>> START Records to use

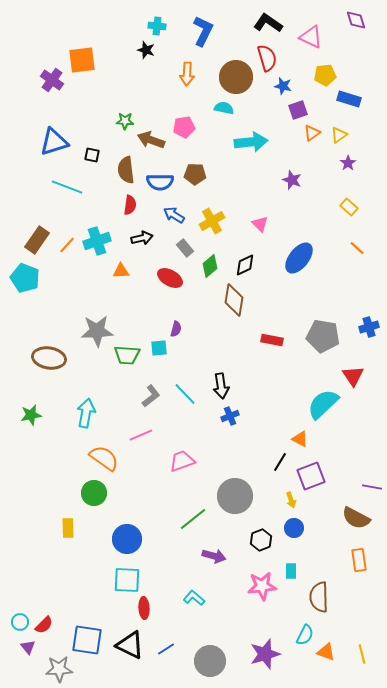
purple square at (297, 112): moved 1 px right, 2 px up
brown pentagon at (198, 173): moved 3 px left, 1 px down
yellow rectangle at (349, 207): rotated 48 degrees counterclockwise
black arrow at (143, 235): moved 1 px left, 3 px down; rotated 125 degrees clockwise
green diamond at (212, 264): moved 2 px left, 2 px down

>> END Records to use

:: What you will do ::
Write out these lines exactly as they appear, leaving out the pictures.

:: Final answer ::
purple square at (297, 112): moved 1 px right, 2 px up
brown pentagon at (198, 173): moved 3 px left, 1 px down
yellow rectangle at (349, 207): rotated 48 degrees counterclockwise
black arrow at (143, 235): moved 1 px left, 3 px down; rotated 125 degrees clockwise
green diamond at (212, 264): moved 2 px left, 2 px down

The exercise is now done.